Report the count of lines below that include "purple", without any other text.
======== Task material ========
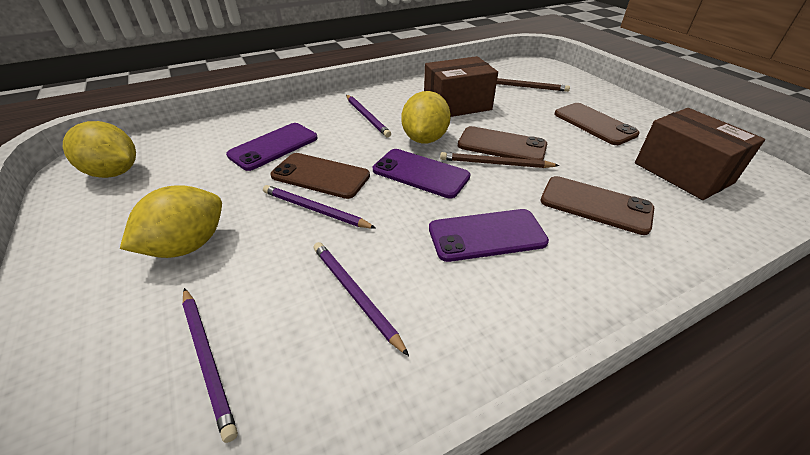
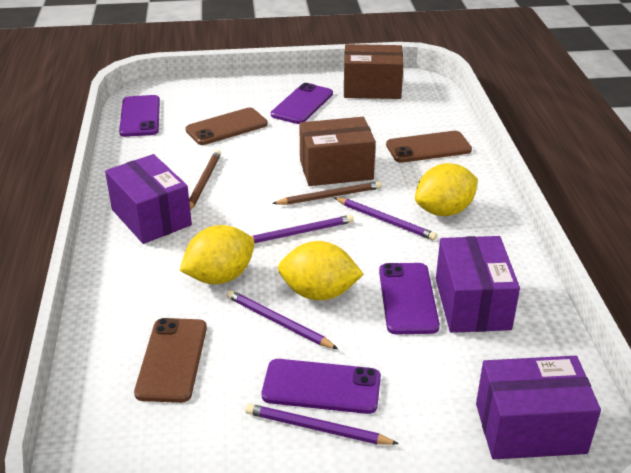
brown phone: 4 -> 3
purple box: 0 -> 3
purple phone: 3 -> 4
========
======== Task material ========
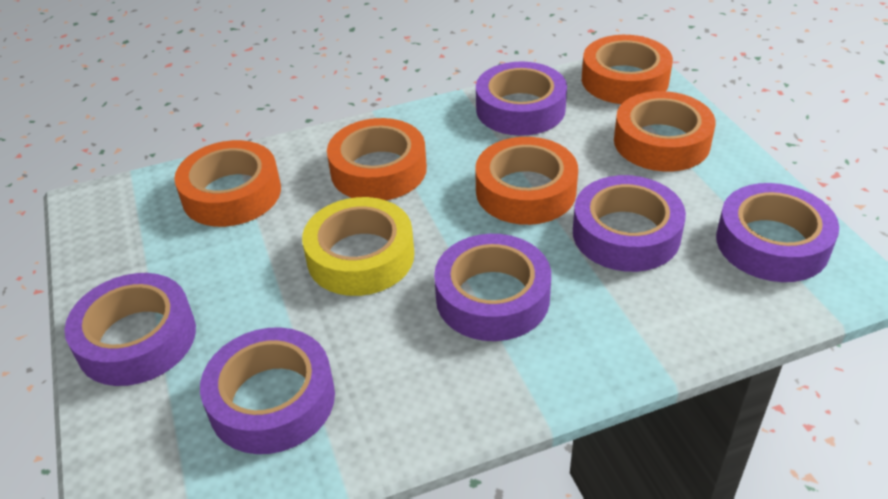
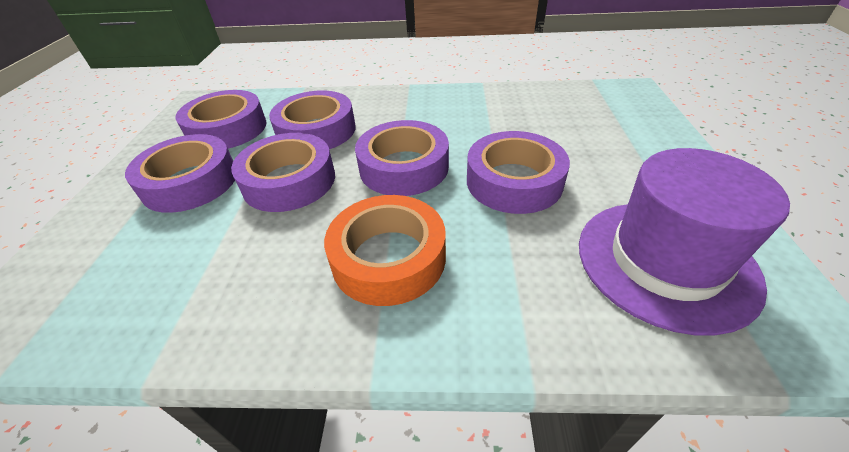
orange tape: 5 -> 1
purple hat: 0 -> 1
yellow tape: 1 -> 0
========
- [Answer space] 3